Provided entries:
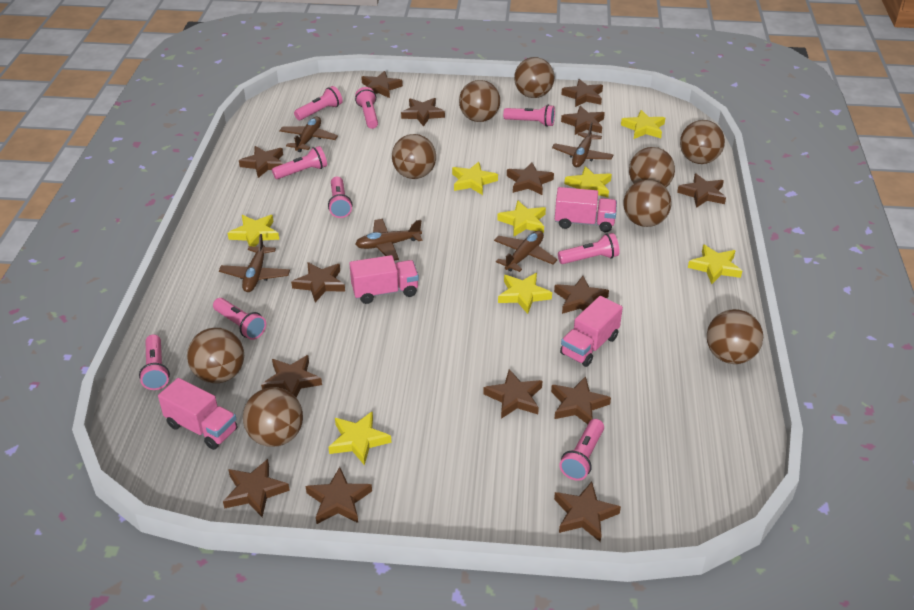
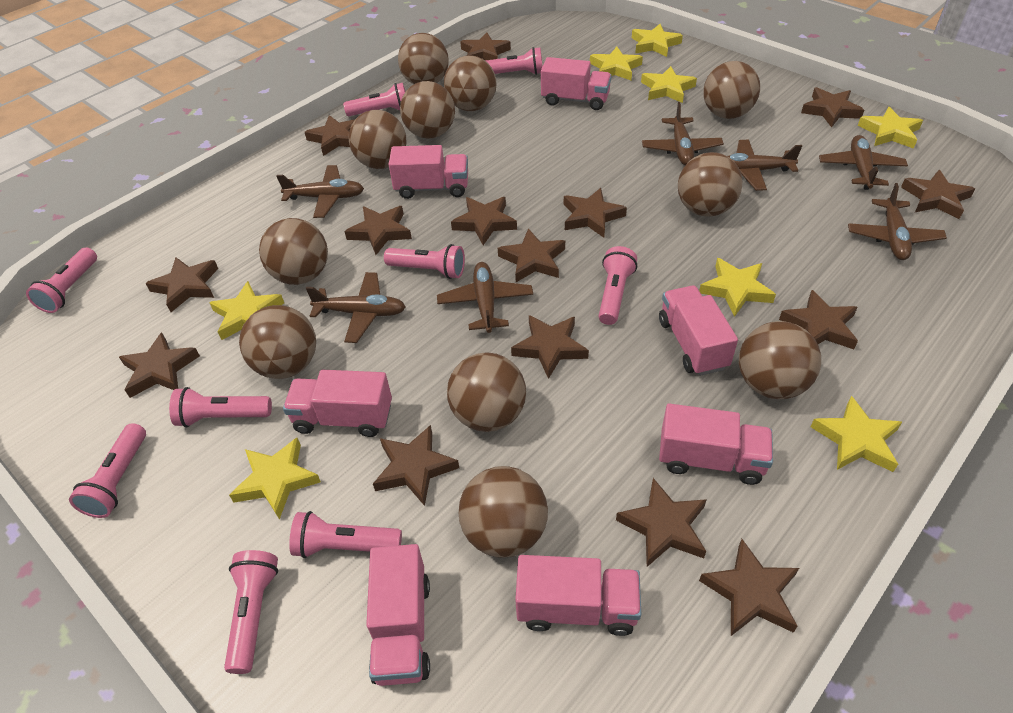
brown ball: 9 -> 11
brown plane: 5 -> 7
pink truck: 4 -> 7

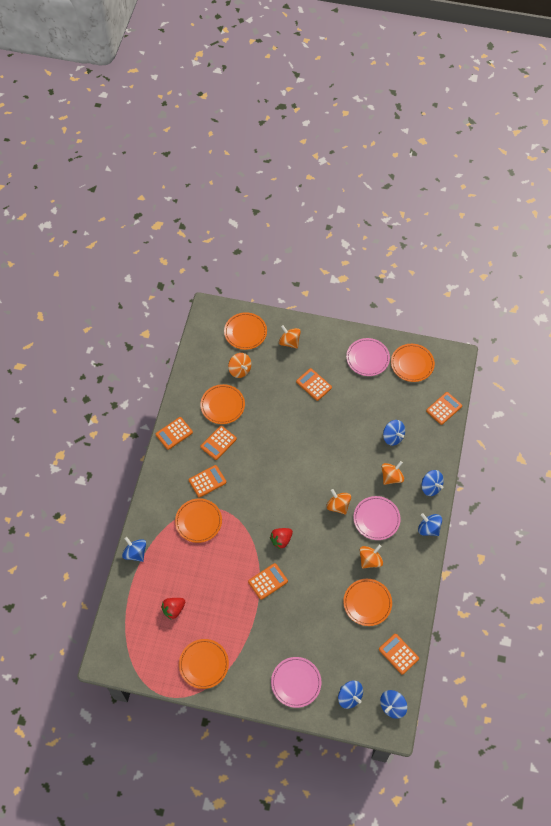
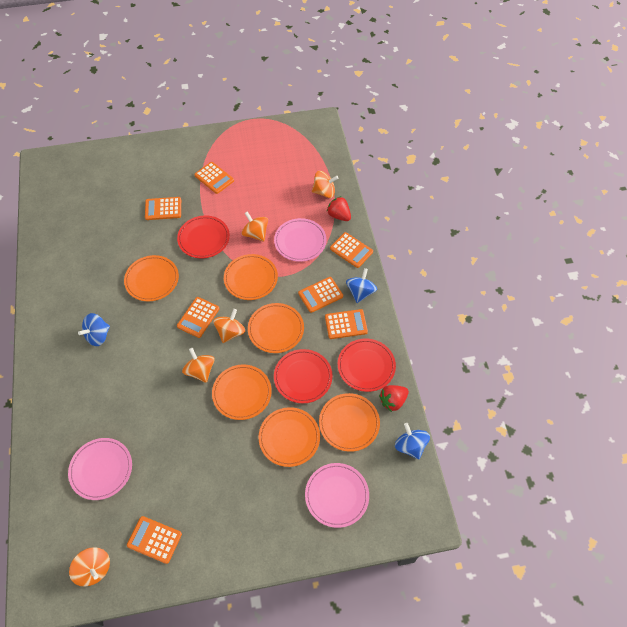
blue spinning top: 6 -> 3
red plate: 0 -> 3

Task directions:
The records above should be returned exactly, with only their pictures held back.

Written response:
brown ball: 9 -> 11
brown plane: 5 -> 7
pink truck: 4 -> 7

blue spinning top: 6 -> 3
red plate: 0 -> 3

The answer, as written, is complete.